> **Exercise instructions**
Make an exact copy of the records below, excluding images.

*** Exercise data ***

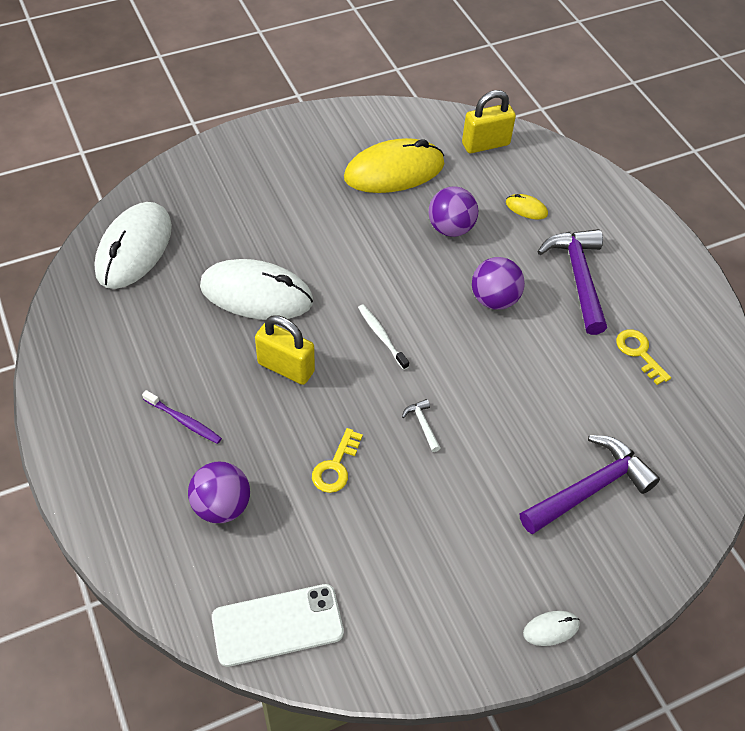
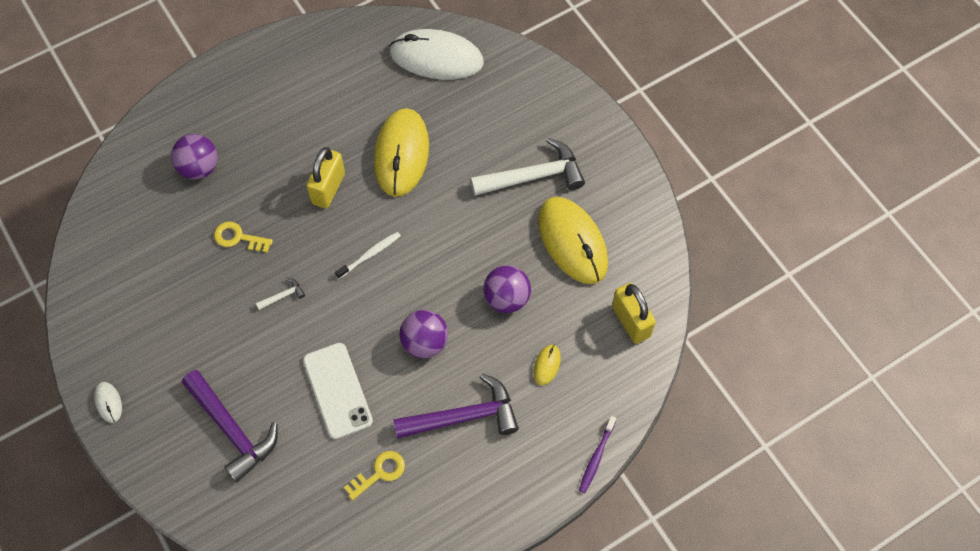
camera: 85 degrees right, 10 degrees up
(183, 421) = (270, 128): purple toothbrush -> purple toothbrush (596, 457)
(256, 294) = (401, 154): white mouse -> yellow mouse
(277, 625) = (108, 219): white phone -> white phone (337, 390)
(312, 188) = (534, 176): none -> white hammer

*** End of Exercise data ***

> **Written response**
camera: 85 degrees right, 10 degrees up
(183, 421) = (270, 128): purple toothbrush -> purple toothbrush (596, 457)
(256, 294) = (401, 154): white mouse -> yellow mouse
(277, 625) = (108, 219): white phone -> white phone (337, 390)
(312, 188) = (534, 176): none -> white hammer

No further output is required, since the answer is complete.